• _What you have to do_
Each line of the data below that holds the word "yellow" is to be reported in full.

Image sets with object changes:
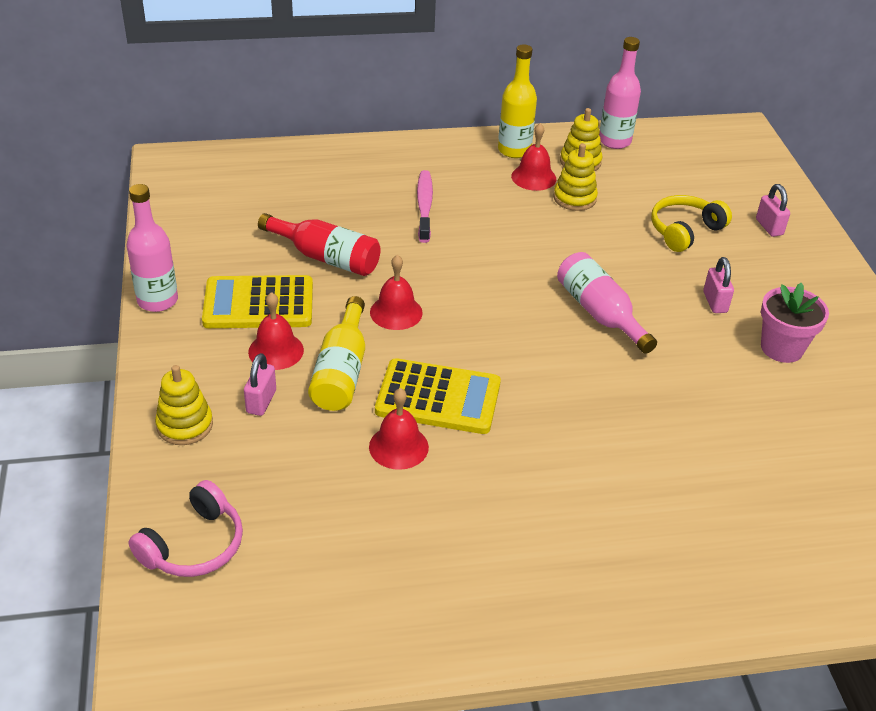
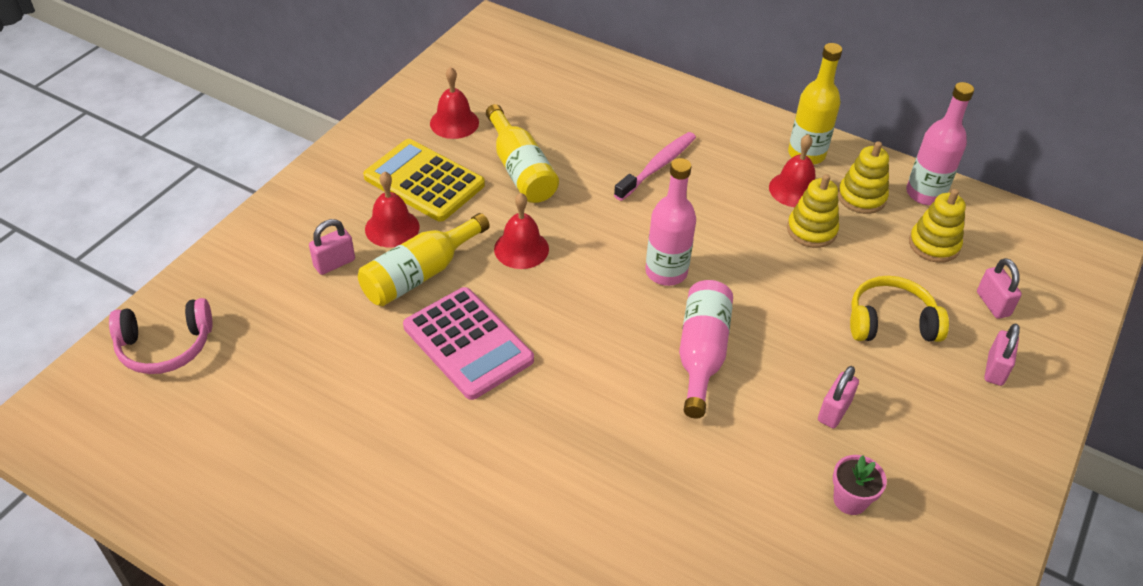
camera: 40 degrees right, 5 degrees up
(157, 300) = (356, 139): pink bottle -> pink bottle (666, 272)
(185, 425) = (263, 249): yellow stacking toy -> yellow stacking toy (934, 245)
(325, 257) = (520, 169): red bottle -> yellow bottle
(398, 447) = (389, 365): red bell -> red bell (454, 123)
(438, 398) = (468, 343): yellow calculator -> pink calculator
(726, 189) = (993, 304): none -> pink padlock
(781, 348) = (850, 500): pink flower pot -> pink flower pot, size x0.65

• _Answer box_
(185, 425) = (263, 249): yellow stacking toy -> yellow stacking toy (934, 245)
(325, 257) = (520, 169): red bottle -> yellow bottle
(438, 398) = (468, 343): yellow calculator -> pink calculator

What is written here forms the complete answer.